### Dataset
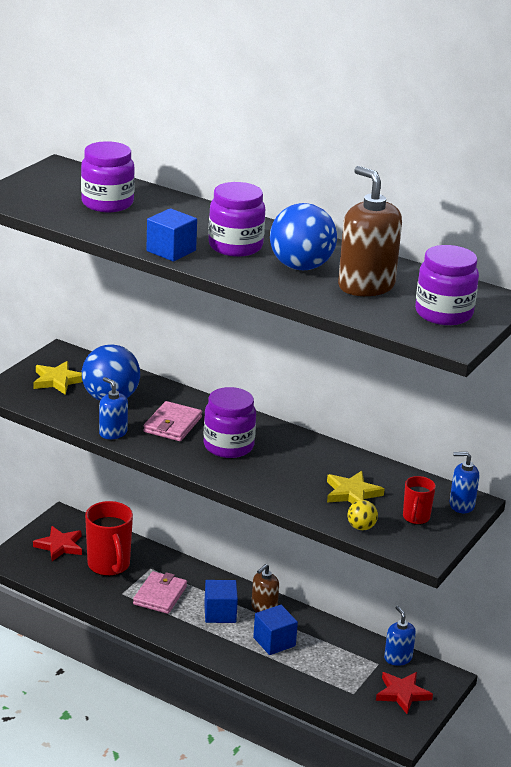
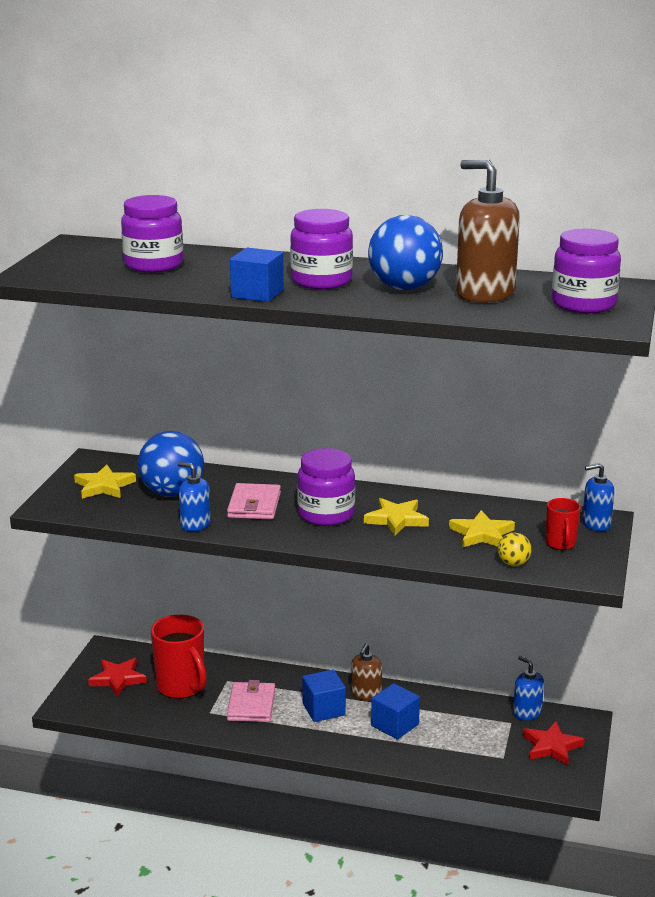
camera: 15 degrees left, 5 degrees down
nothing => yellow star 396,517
---
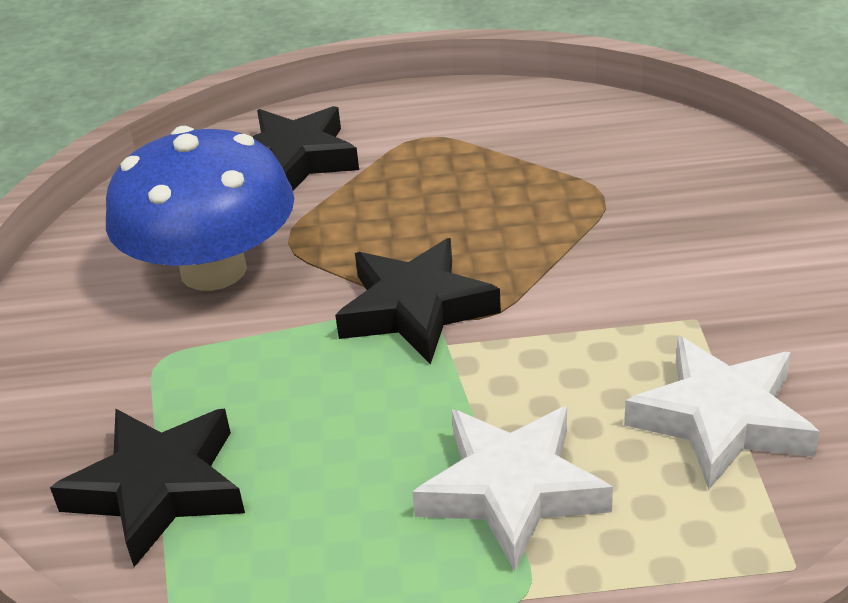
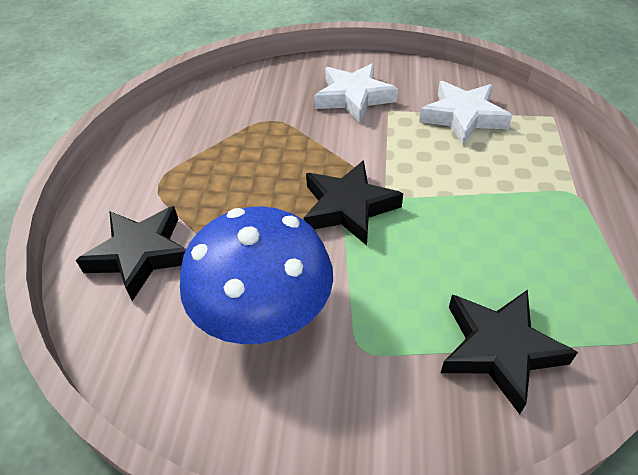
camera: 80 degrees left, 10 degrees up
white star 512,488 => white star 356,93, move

### Task requirements
Pull every line that holds the string "camera" out of the records.

### Result for this exercise
camera: 15 degrees left, 5 degrees down
camera: 80 degrees left, 10 degrees up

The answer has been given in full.